* [What the exercise asks]
Would you return, word for word, the lines of the data below from the line with "BARO pin SDA: D10 -> D4" through the line with "SONAR2 pin ECHO: D1 -> D10", and no others?

* [Records supplied]
▬▬▬▬▬▬▬▬▬▬

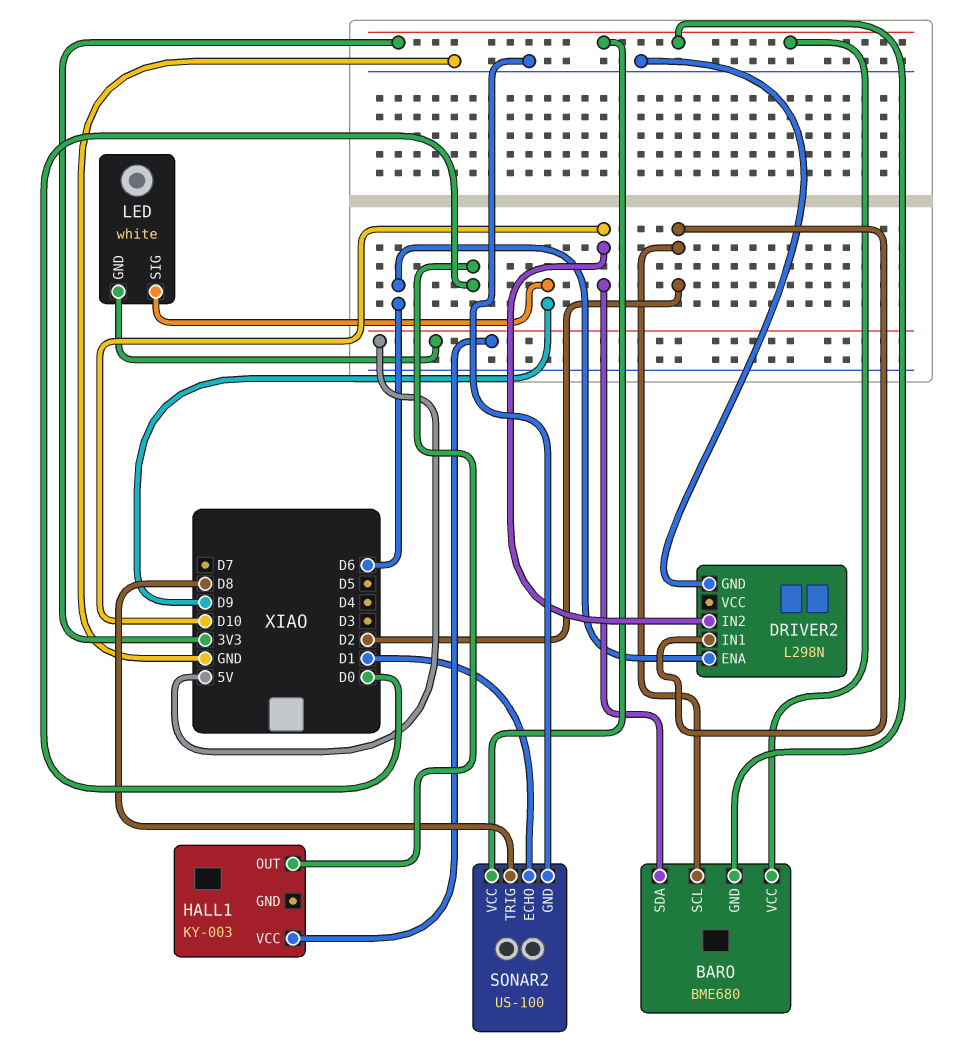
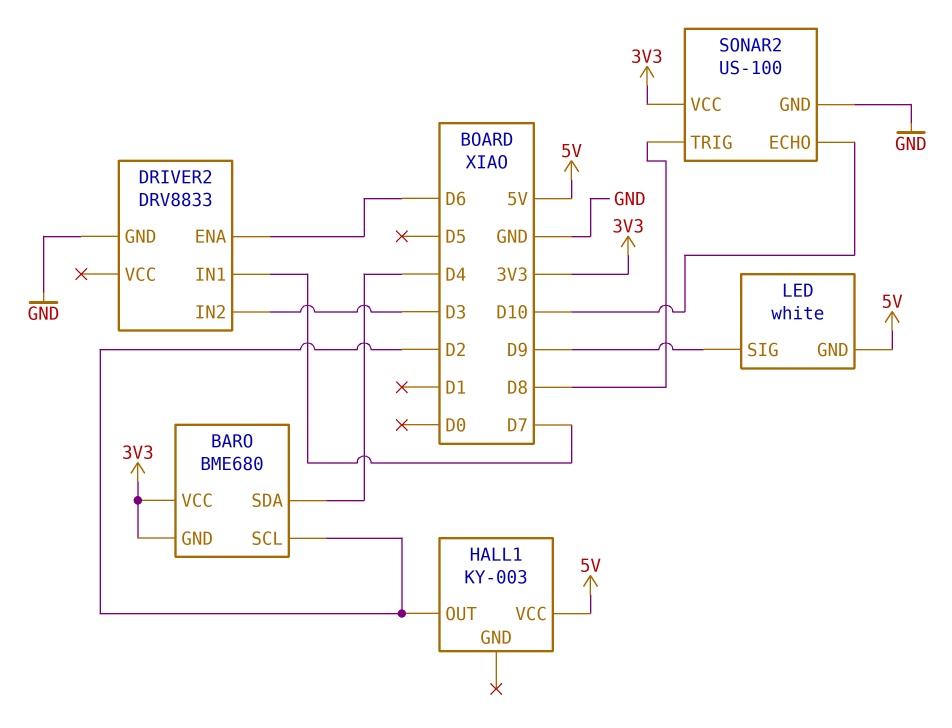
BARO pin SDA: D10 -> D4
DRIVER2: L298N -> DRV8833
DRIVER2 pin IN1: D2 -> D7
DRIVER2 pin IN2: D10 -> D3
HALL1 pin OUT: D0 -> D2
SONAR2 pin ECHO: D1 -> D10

▬▬▬▬▬▬▬▬▬▬

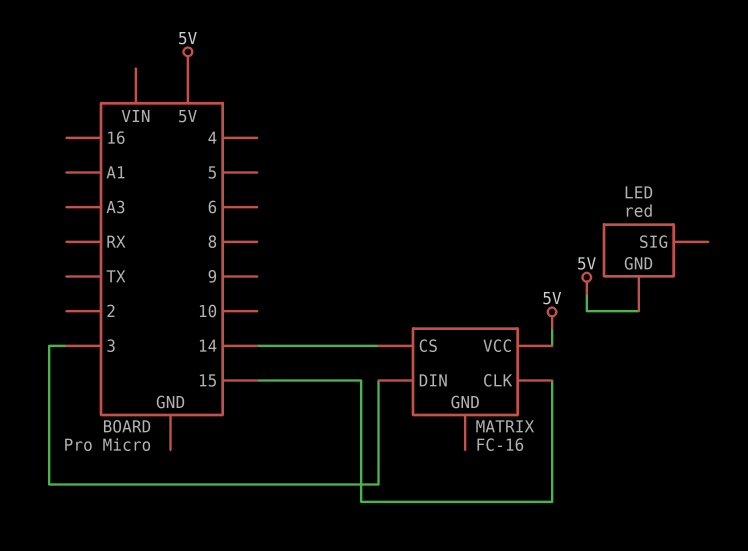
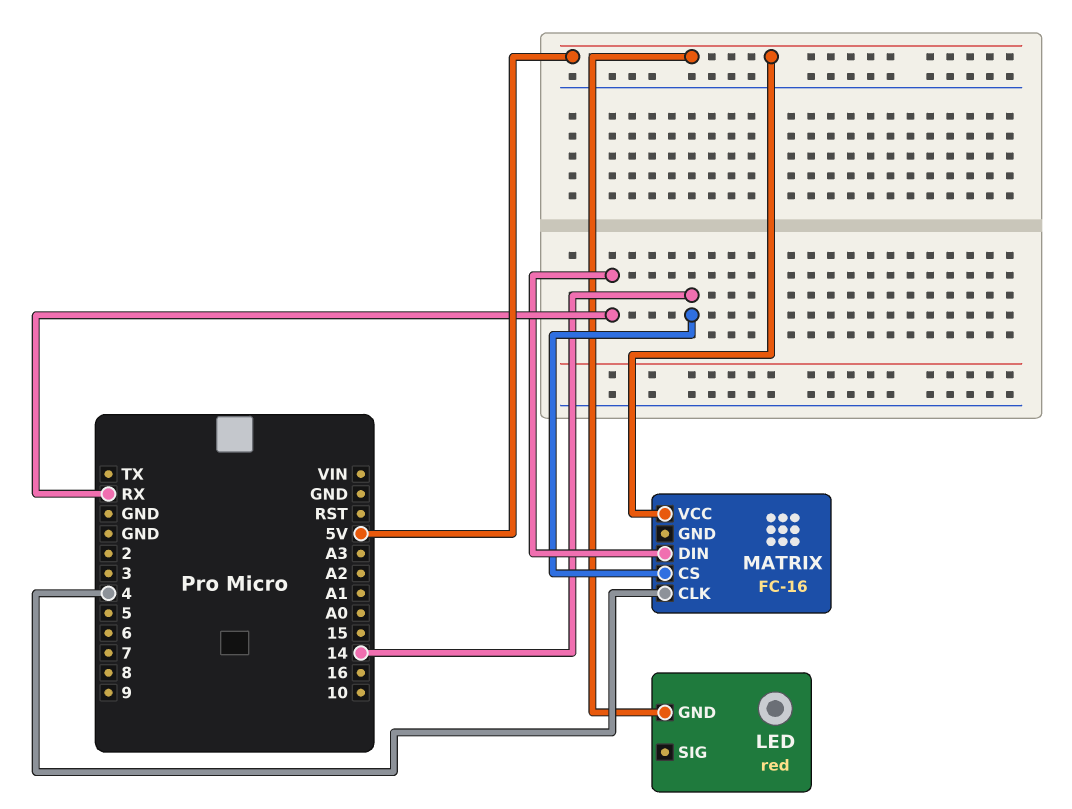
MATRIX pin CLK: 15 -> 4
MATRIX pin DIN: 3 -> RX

▬▬▬▬▬▬▬▬▬▬

* [Solution for this exercise]
BARO pin SDA: D10 -> D4
DRIVER2: L298N -> DRV8833
DRIVER2 pin IN1: D2 -> D7
DRIVER2 pin IN2: D10 -> D3
HALL1 pin OUT: D0 -> D2
SONAR2 pin ECHO: D1 -> D10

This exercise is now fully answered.